**AIM OF THE EXERCISE:** Filter the entries below, keeping only lines with "brown".
+++ DATA FOR REVIEW
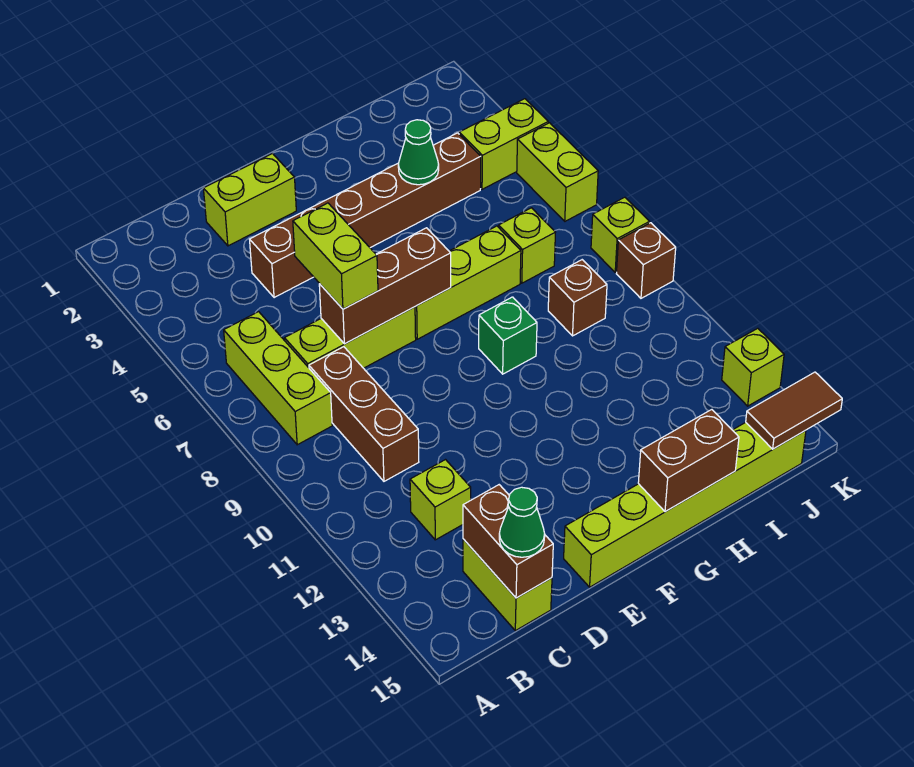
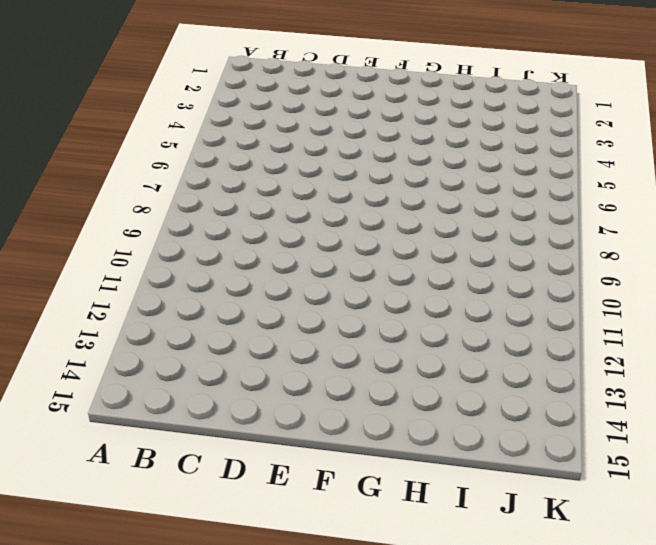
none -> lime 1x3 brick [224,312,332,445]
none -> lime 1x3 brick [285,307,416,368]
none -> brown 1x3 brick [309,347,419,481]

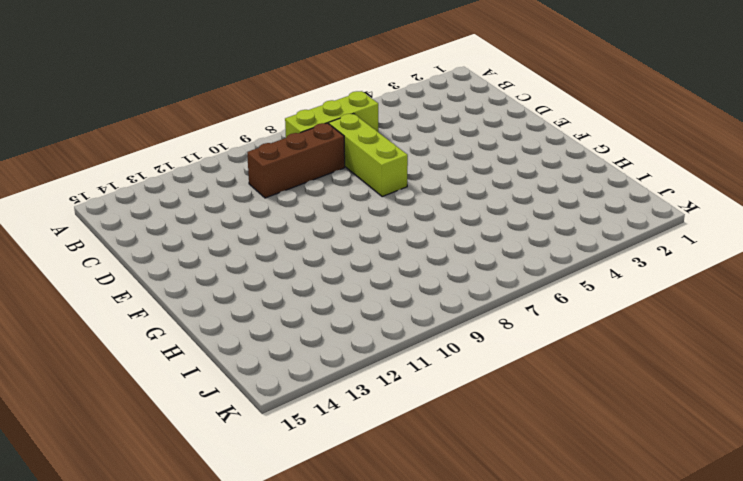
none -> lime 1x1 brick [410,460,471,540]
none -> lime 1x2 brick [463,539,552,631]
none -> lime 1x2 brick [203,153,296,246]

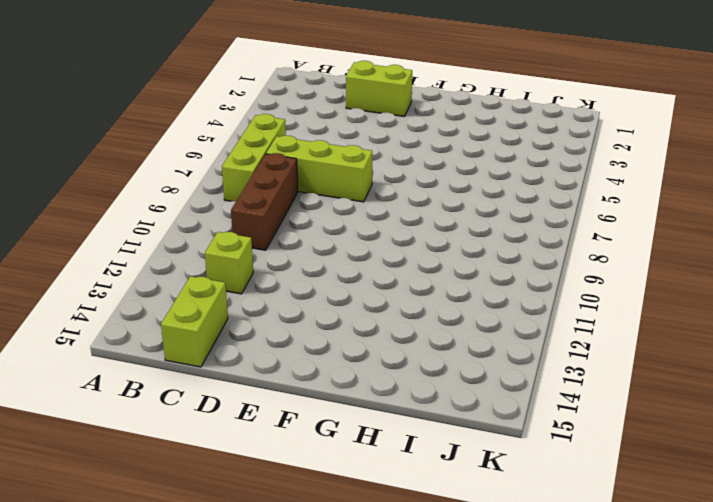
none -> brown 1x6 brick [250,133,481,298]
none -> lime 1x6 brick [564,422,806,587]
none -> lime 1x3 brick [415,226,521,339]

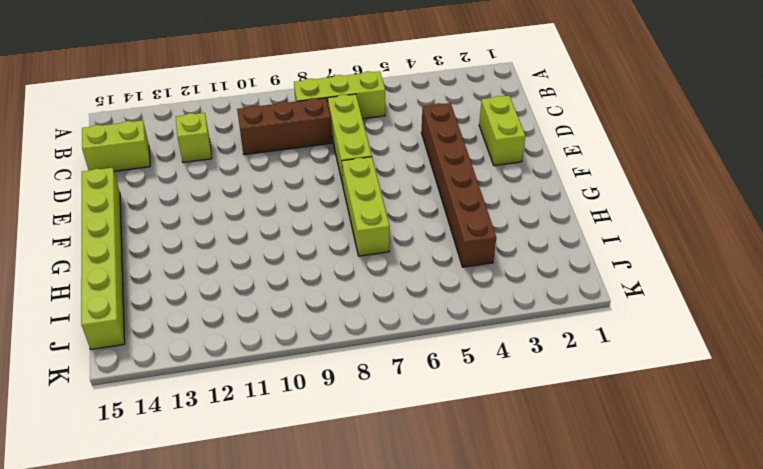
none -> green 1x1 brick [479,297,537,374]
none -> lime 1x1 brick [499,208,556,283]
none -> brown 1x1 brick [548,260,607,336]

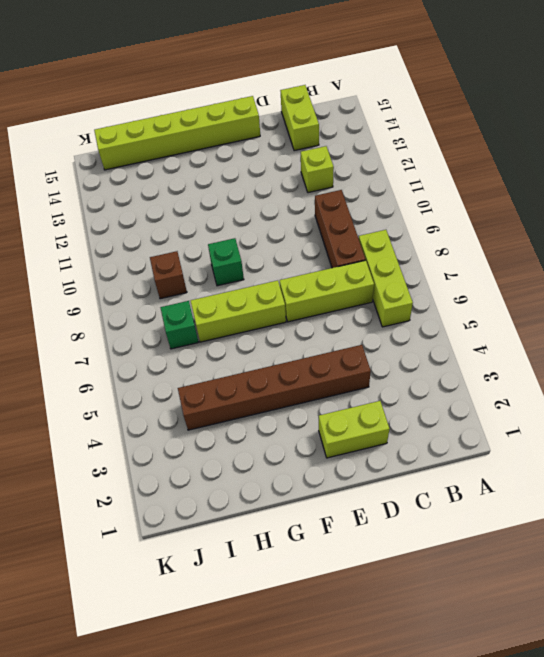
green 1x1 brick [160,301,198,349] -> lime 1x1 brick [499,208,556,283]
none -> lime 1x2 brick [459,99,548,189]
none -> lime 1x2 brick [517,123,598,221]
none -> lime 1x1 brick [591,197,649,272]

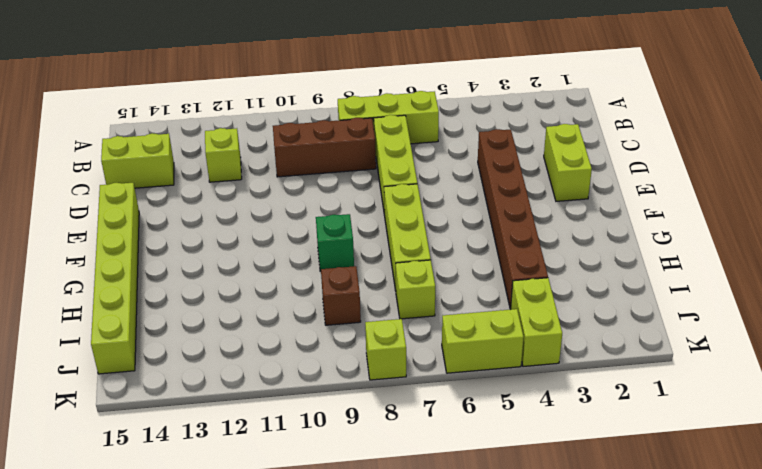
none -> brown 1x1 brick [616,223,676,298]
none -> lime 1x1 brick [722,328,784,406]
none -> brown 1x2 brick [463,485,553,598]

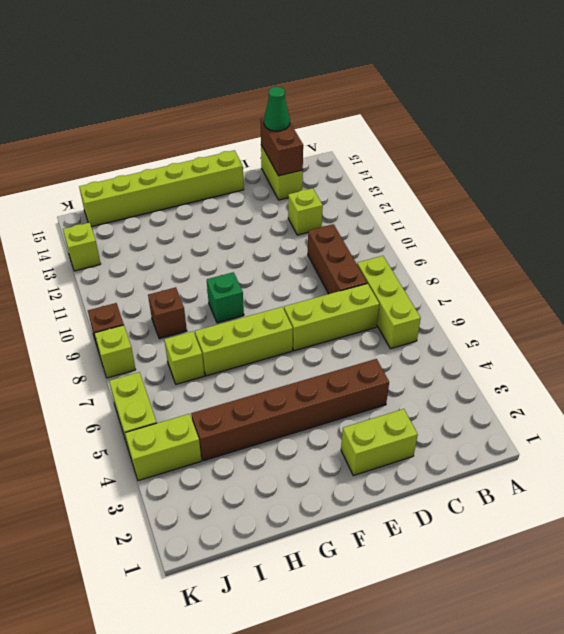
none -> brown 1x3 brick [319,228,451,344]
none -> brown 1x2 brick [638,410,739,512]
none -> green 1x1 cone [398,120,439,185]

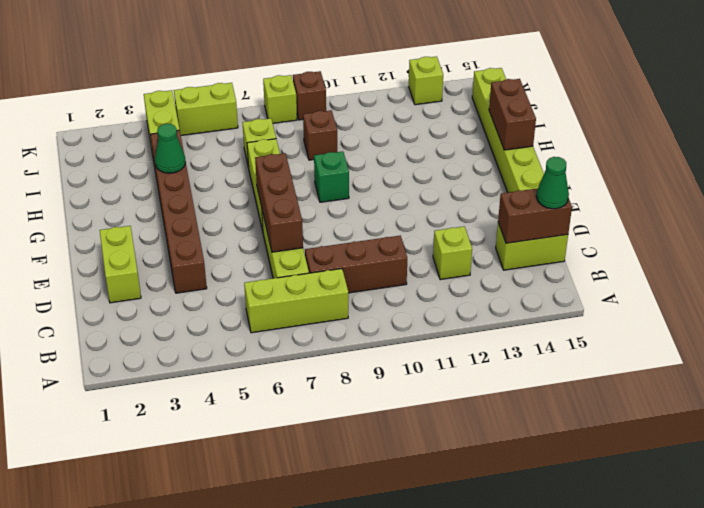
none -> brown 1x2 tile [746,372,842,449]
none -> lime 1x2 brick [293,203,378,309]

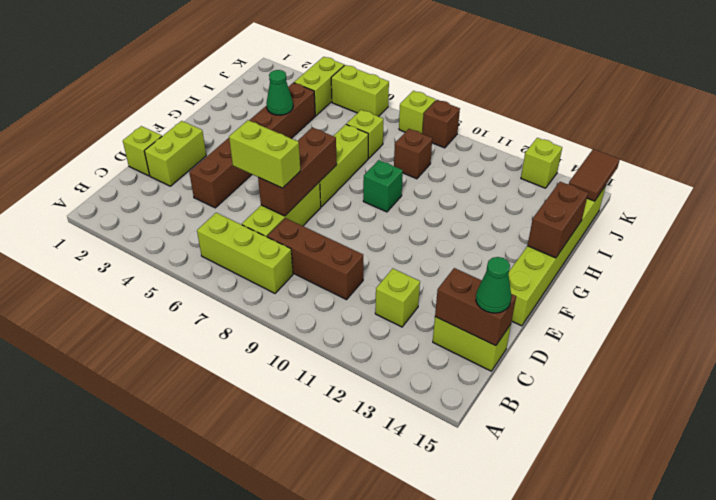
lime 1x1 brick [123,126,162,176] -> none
++++++
**WRITTEN RESPONSE:**
none -> brown 1x3 brick [309,347,419,481]
none -> brown 1x6 brick [250,133,481,298]
none -> brown 1x1 brick [548,260,607,336]
none -> brown 1x1 brick [616,223,676,298]
none -> brown 1x2 brick [463,485,553,598]
none -> brown 1x3 brick [319,228,451,344]
none -> brown 1x2 brick [638,410,739,512]
none -> brown 1x2 tile [746,372,842,449]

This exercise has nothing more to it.